(Image sequences with motion text)

· · ·

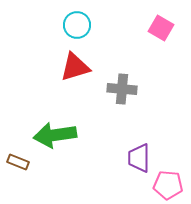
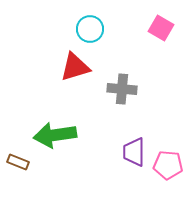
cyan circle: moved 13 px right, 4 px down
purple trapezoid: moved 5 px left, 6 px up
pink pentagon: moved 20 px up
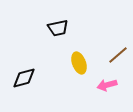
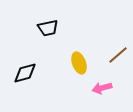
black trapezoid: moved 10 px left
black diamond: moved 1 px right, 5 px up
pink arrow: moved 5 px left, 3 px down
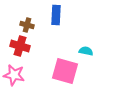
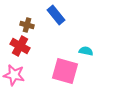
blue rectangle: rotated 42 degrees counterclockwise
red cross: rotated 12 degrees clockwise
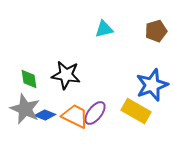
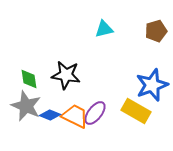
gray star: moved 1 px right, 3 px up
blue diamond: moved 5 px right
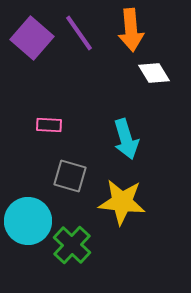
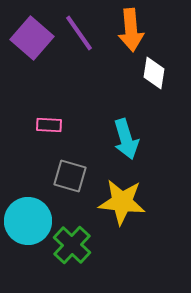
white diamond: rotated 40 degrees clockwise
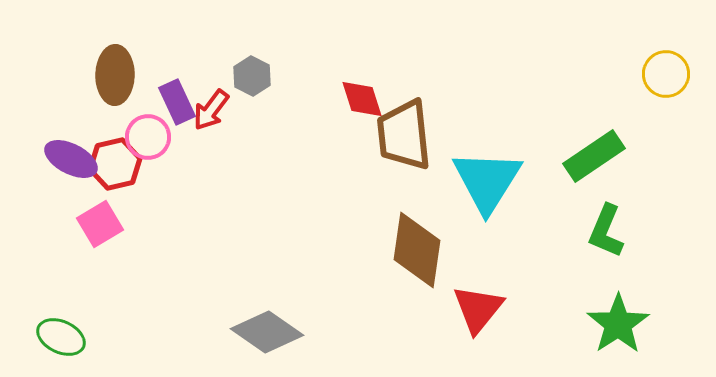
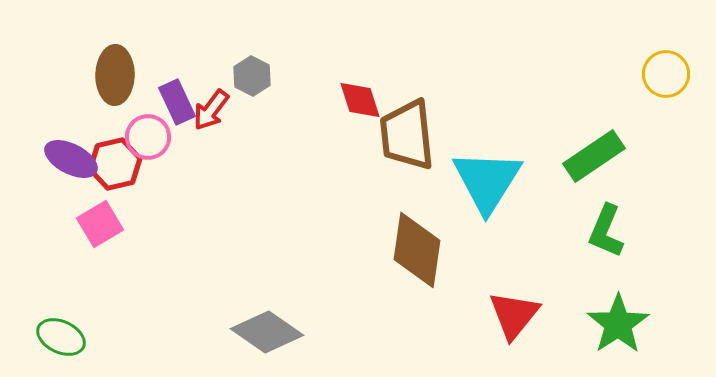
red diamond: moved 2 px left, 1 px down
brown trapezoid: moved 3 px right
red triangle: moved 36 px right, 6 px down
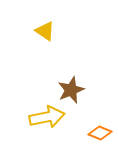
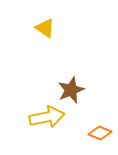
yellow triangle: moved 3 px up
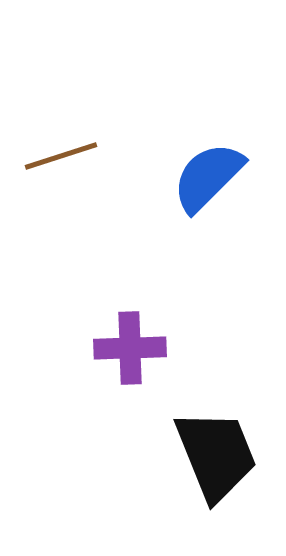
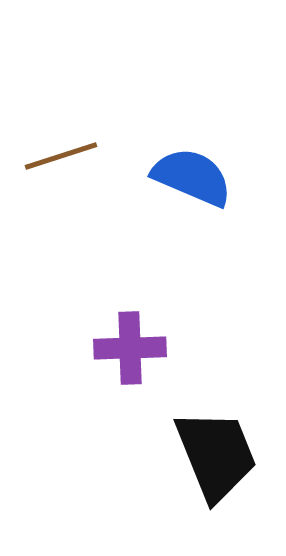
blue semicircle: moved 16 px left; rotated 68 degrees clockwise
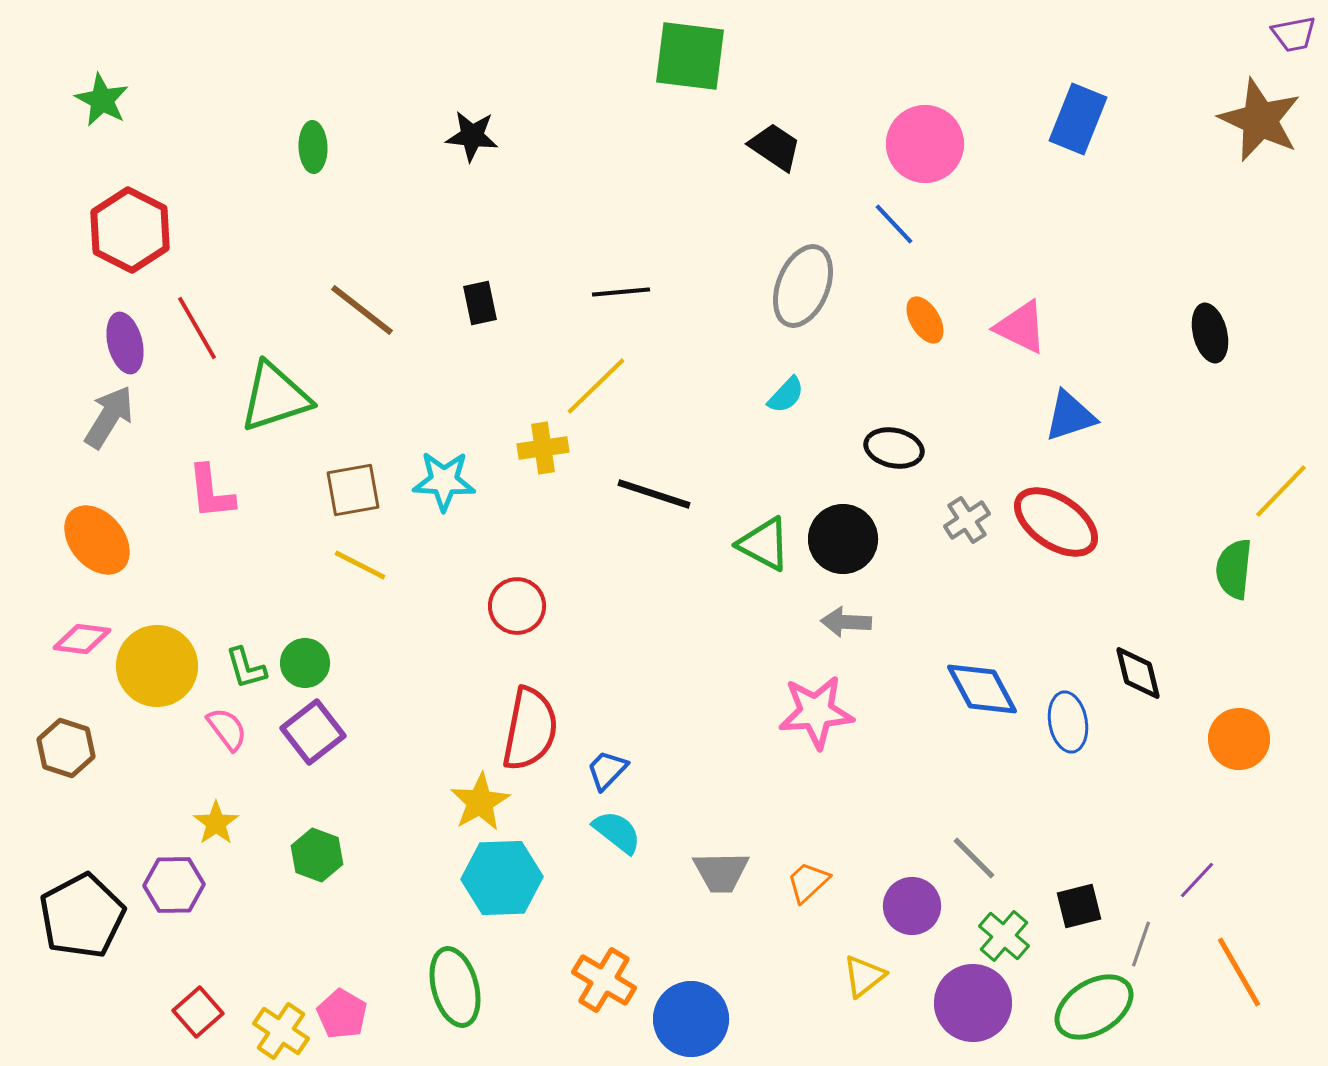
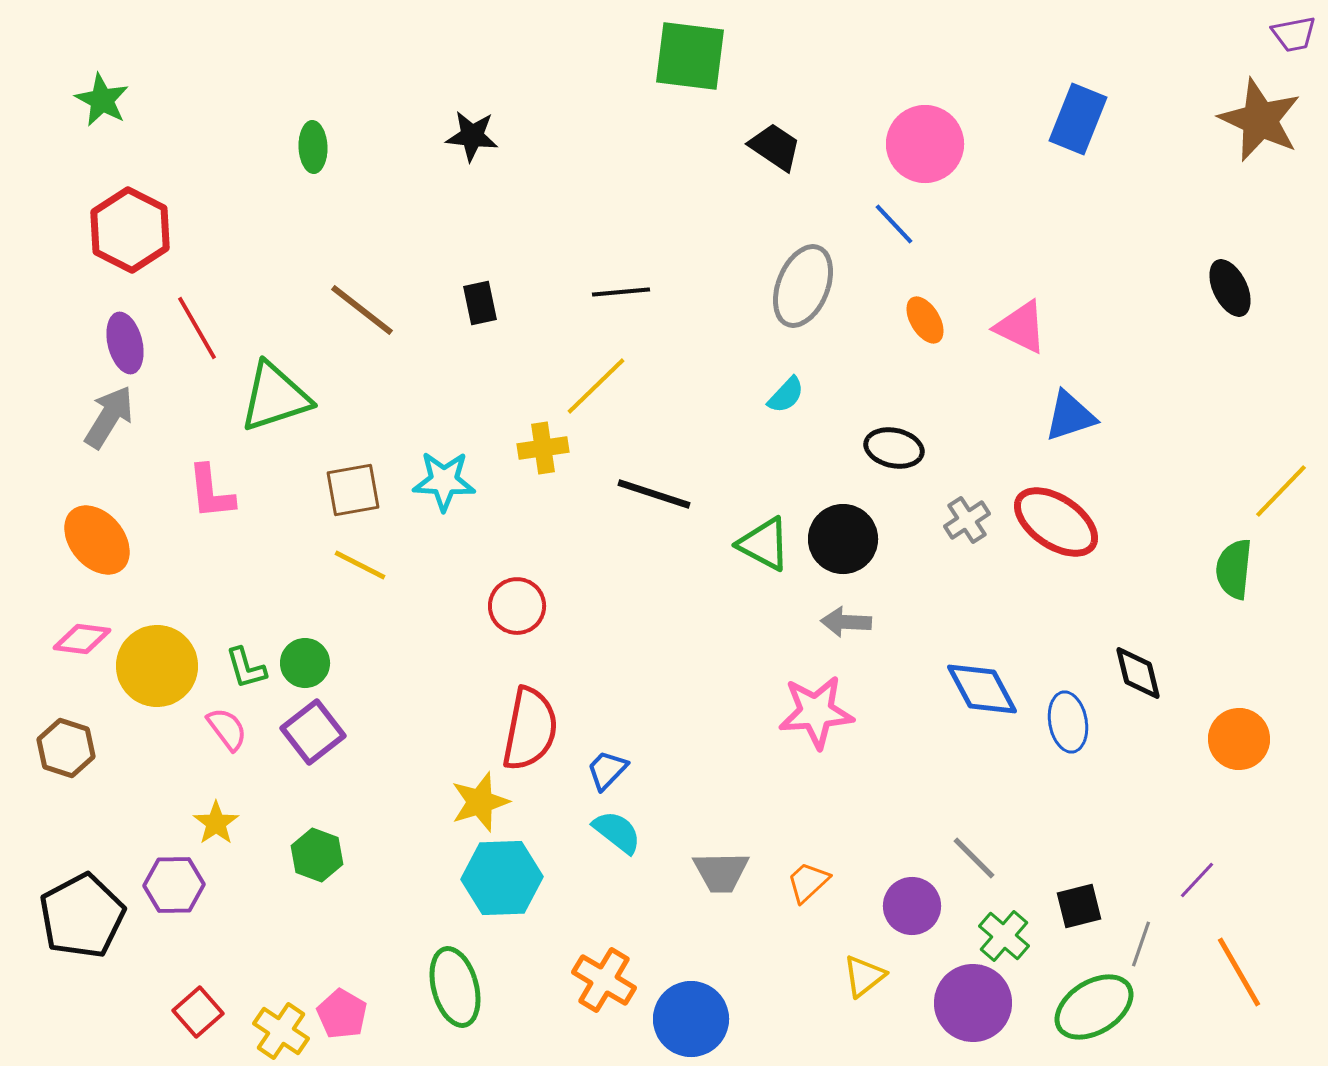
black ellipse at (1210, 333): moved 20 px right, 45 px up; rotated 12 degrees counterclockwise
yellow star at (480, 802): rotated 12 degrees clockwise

· · ·

§ **Exercise goal**: Scan the data above and copy each line containing the word "trapezoid".

§ **Output of the exercise**:
purple trapezoid: moved 5 px left, 6 px up
black trapezoid: moved 10 px left
brown trapezoid: moved 3 px right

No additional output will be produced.